- _Task description_:
Can you copy every line of the material below word for word, leaving the pictures out?

Stored data entries:

+-------+

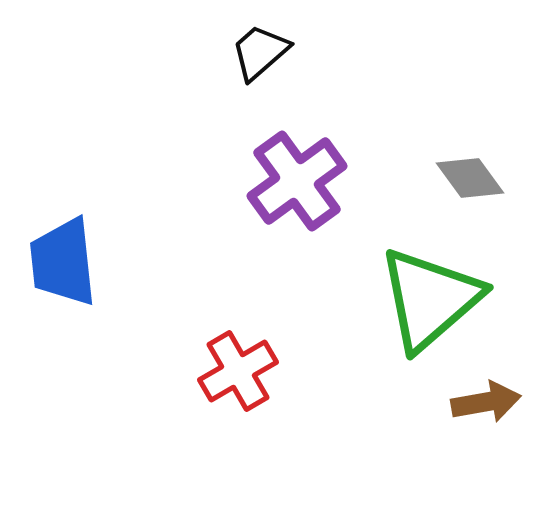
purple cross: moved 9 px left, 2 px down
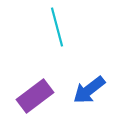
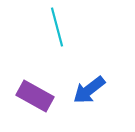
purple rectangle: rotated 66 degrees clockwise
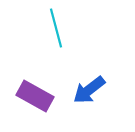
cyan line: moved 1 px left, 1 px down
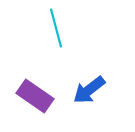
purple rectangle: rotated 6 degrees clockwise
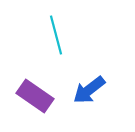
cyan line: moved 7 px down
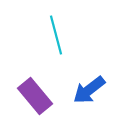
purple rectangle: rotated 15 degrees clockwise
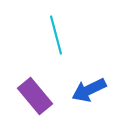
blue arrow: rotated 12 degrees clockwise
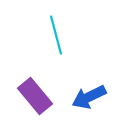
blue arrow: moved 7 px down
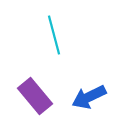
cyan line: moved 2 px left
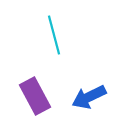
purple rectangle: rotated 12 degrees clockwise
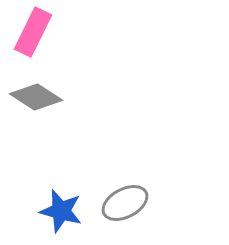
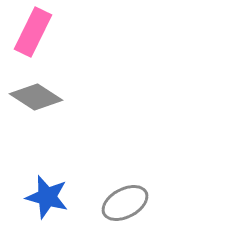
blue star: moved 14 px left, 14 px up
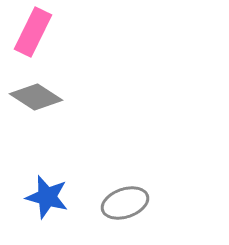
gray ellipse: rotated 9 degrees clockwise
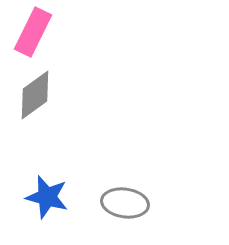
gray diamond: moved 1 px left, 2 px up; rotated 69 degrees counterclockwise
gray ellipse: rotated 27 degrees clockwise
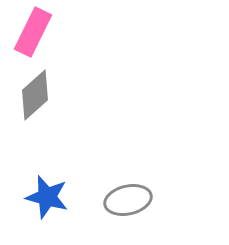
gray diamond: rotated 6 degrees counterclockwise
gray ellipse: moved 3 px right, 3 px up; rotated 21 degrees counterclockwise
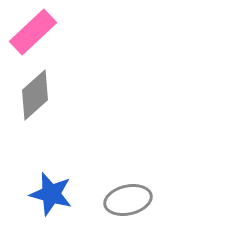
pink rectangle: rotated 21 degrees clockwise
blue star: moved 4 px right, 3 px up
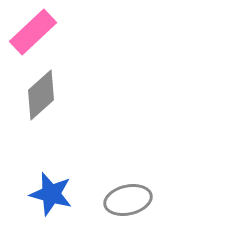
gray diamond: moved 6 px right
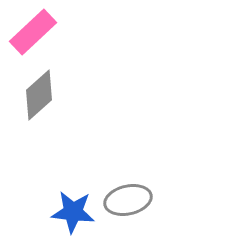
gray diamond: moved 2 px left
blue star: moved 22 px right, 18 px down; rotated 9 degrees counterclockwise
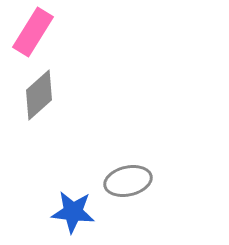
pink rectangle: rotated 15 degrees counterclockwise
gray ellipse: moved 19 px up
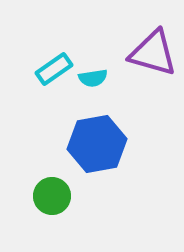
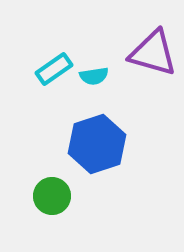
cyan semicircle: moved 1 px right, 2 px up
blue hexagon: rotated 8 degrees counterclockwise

+-------+

- _Exercise result_:
purple cross: moved 9 px left, 2 px down
purple rectangle: rotated 66 degrees clockwise
cyan line: moved 1 px left, 1 px down
purple rectangle: rotated 6 degrees clockwise
cyan line: moved 7 px down
purple rectangle: rotated 15 degrees clockwise
blue arrow: rotated 12 degrees clockwise
blue arrow: moved 7 px down
cyan line: moved 2 px left
purple rectangle: rotated 12 degrees clockwise
blue star: moved 14 px left, 14 px up
gray ellipse: rotated 9 degrees clockwise
gray diamond: moved 1 px left, 2 px up; rotated 69 degrees counterclockwise
gray ellipse: rotated 27 degrees clockwise
gray diamond: rotated 6 degrees counterclockwise
gray ellipse: moved 3 px right, 3 px up; rotated 21 degrees counterclockwise
pink rectangle: rotated 21 degrees clockwise
blue star: moved 4 px right, 3 px up
gray diamond: moved 6 px right
gray diamond: moved 2 px left
blue star: moved 22 px right, 18 px down; rotated 9 degrees counterclockwise
pink rectangle: rotated 15 degrees counterclockwise
gray ellipse: moved 19 px up
cyan semicircle: moved 1 px right, 2 px up
blue hexagon: rotated 8 degrees counterclockwise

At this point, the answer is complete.